▸ **TASK DETAILS**
Could you give the data that follows again exactly, without its pictures?

DATA FOR THE TASK Block Start

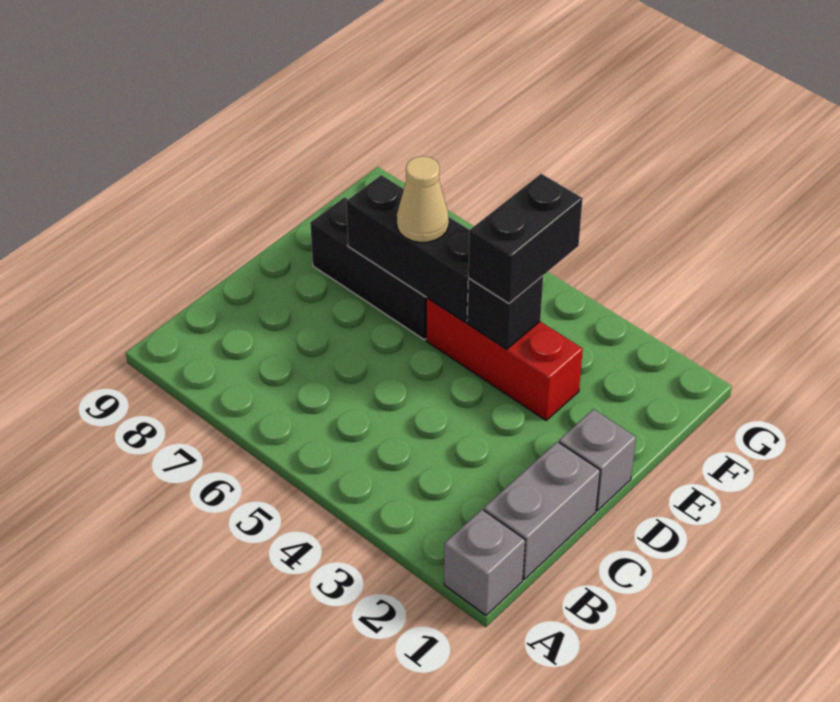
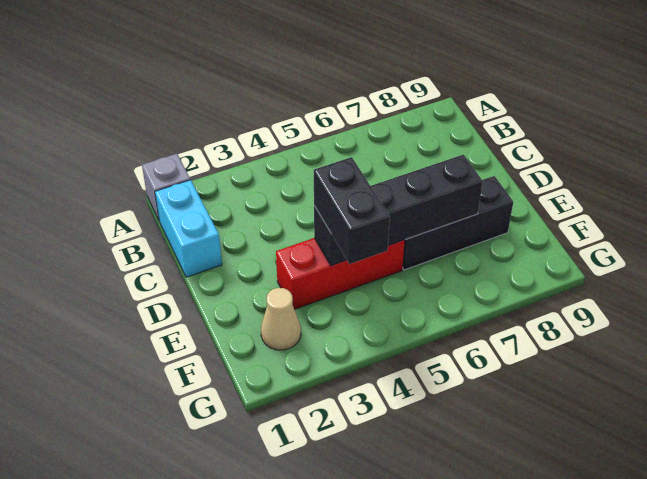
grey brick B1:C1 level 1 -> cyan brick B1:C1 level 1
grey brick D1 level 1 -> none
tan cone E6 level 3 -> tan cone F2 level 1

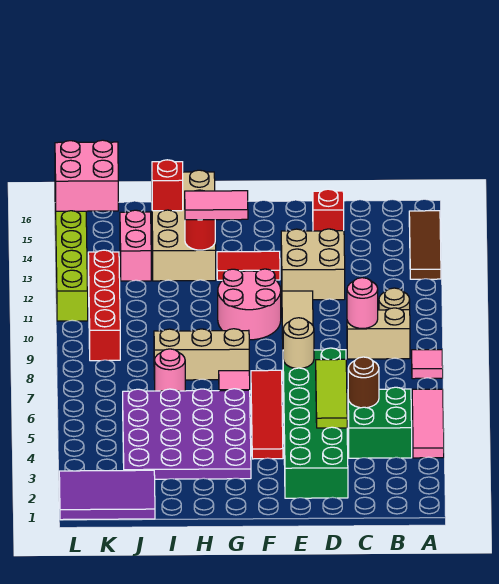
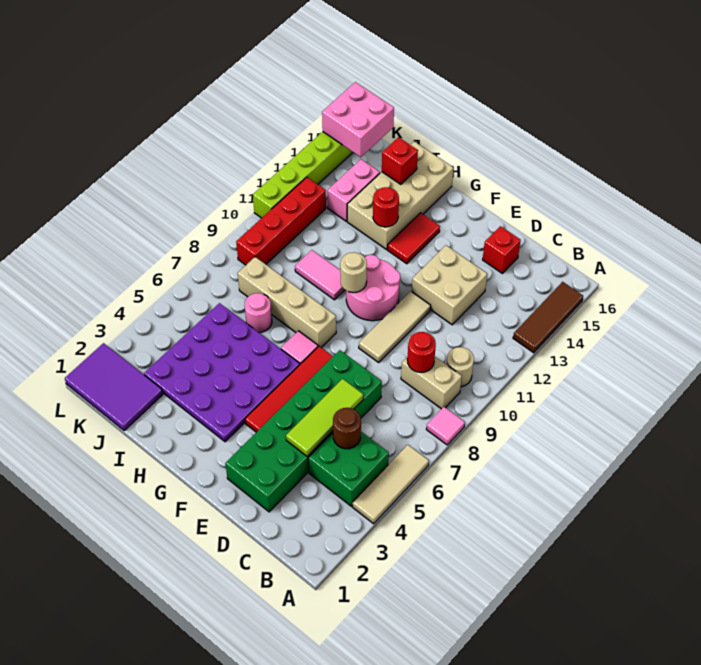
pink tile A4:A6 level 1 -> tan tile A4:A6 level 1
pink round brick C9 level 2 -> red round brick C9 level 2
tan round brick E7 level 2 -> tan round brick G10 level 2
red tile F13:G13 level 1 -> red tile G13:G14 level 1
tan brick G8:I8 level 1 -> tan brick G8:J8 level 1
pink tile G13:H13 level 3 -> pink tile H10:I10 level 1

DATA FOR THE TASK Block End

▸ **SOLUTION**
grey brick B1:C1 level 1 -> cyan brick B1:C1 level 1
grey brick D1 level 1 -> none
tan cone E6 level 3 -> tan cone F2 level 1

pink tile A4:A6 level 1 -> tan tile A4:A6 level 1
pink round brick C9 level 2 -> red round brick C9 level 2
tan round brick E7 level 2 -> tan round brick G10 level 2
red tile F13:G13 level 1 -> red tile G13:G14 level 1
tan brick G8:I8 level 1 -> tan brick G8:J8 level 1
pink tile G13:H13 level 3 -> pink tile H10:I10 level 1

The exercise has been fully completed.